### ASSIGNED TASK
As you restate the entries, keep every word intact and leave out whatever images they hold.

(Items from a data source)
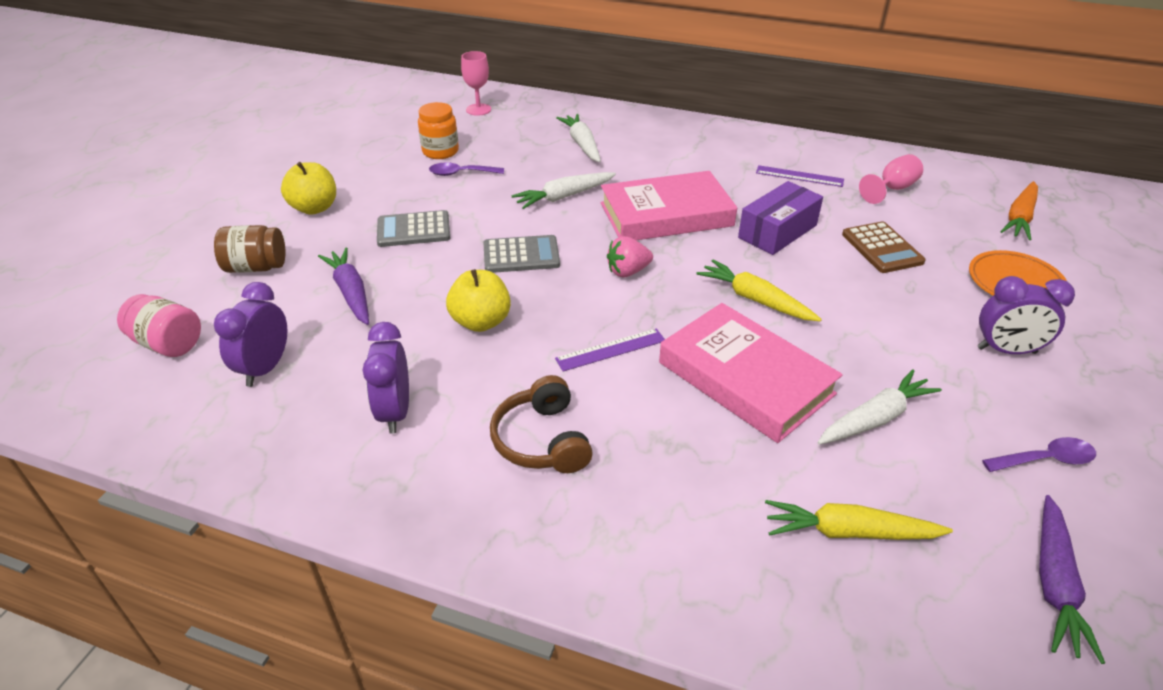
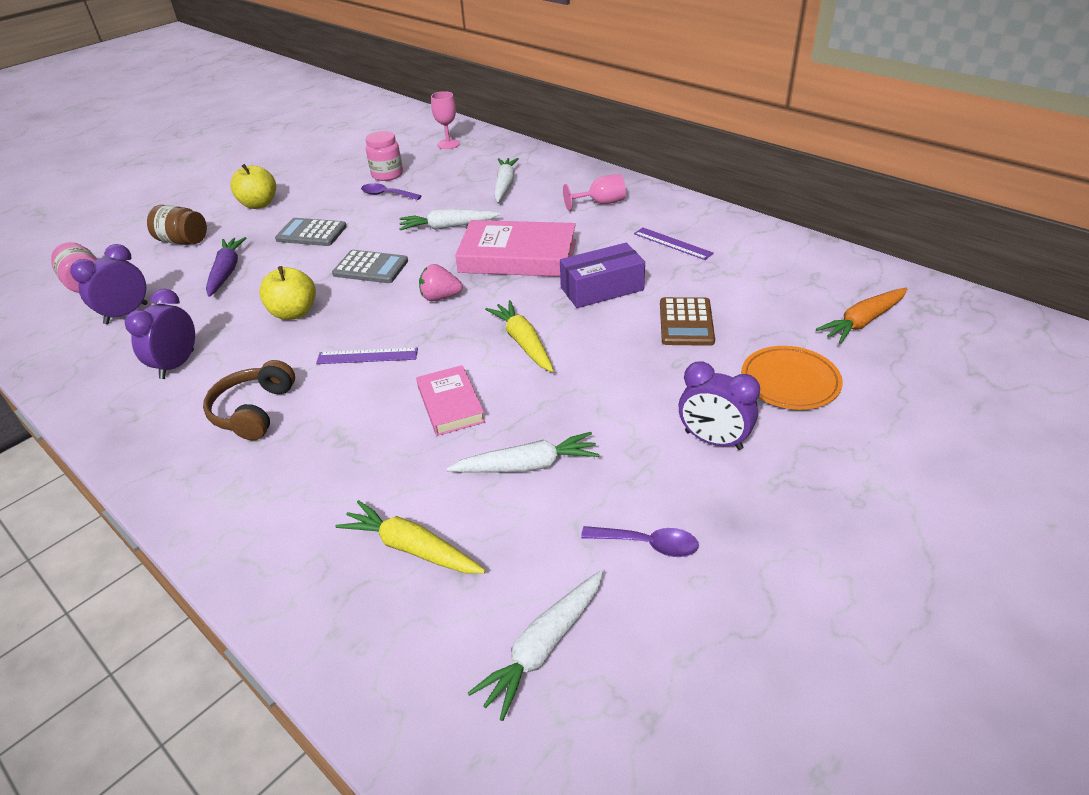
camera: 25 degrees right, 0 degrees up
(440, 152) = (387, 175): orange jar -> pink jar
(745, 378) = (450, 404): pink book -> pink book, size x0.56
(892, 189) = (753, 270): pink goblet -> pink goblet (600, 203)
(1054, 584) = (543, 647): purple carrot -> white carrot

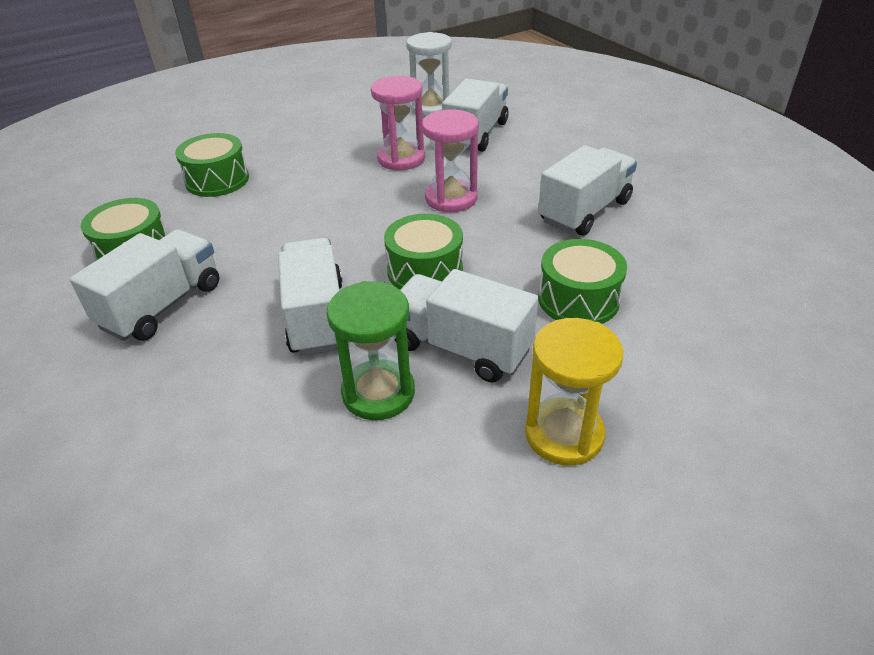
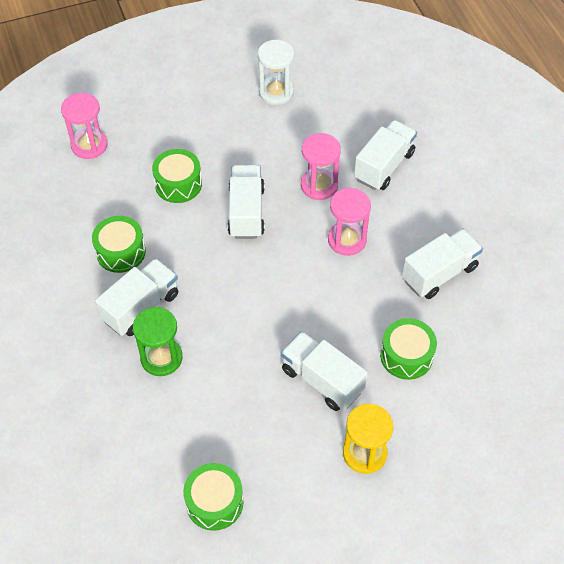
camera: 10 degrees right, 15 degrees up
(98, 163) = (89, 145): none -> pink hourglass
(317, 317) = (237, 337): white truck -> white truck (246, 212)
(378, 393) = (266, 403): green hourglass -> green hourglass (161, 358)
(425, 270) = (313, 310): green drum -> green drum (214, 502)
(431, 108) = (356, 122): white hourglass -> white hourglass (276, 92)

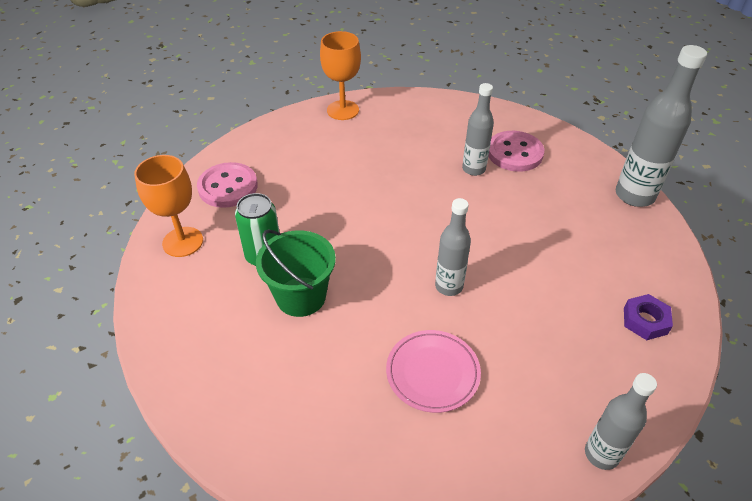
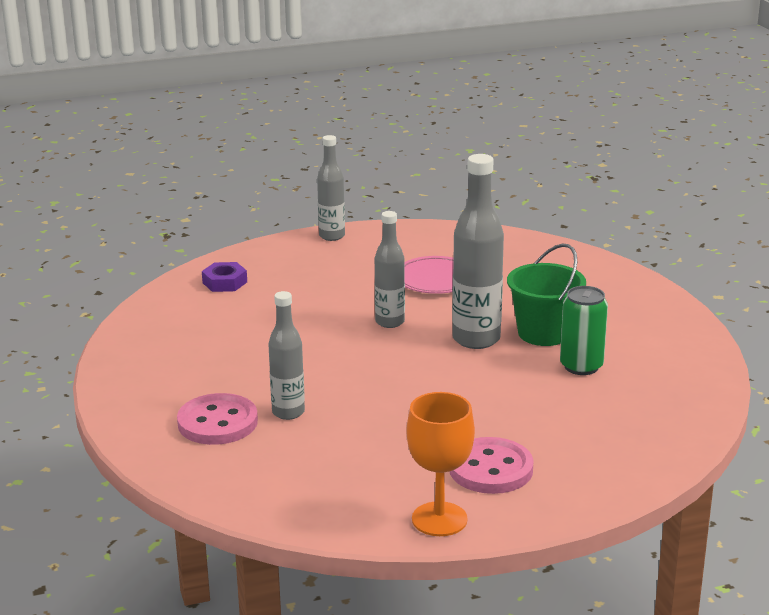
camera: 165 degrees left, 20 degrees down
(183, 242) = (679, 389): orange goblet -> none
(228, 187) = (629, 437): pink button -> pink button (490, 469)
(634, 195) = (118, 361): grey bottle -> grey bottle (476, 339)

### EXERCISE RESULT
camera: 25 degrees right, 0 degrees up
(440, 152) = (387, 175): orange jar -> pink jar
(745, 378) = (450, 404): pink book -> pink book, size x0.56
(892, 189) = (753, 270): pink goblet -> pink goblet (600, 203)
(1054, 584) = (543, 647): purple carrot -> white carrot

camera: 10 degrees right, 15 degrees up
(98, 163) = (89, 145): none -> pink hourglass
(317, 317) = (237, 337): white truck -> white truck (246, 212)
(378, 393) = (266, 403): green hourglass -> green hourglass (161, 358)
(425, 270) = (313, 310): green drum -> green drum (214, 502)
(431, 108) = (356, 122): white hourglass -> white hourglass (276, 92)

camera: 165 degrees left, 20 degrees down
(183, 242) = (679, 389): orange goblet -> none
(228, 187) = (629, 437): pink button -> pink button (490, 469)
(634, 195) = (118, 361): grey bottle -> grey bottle (476, 339)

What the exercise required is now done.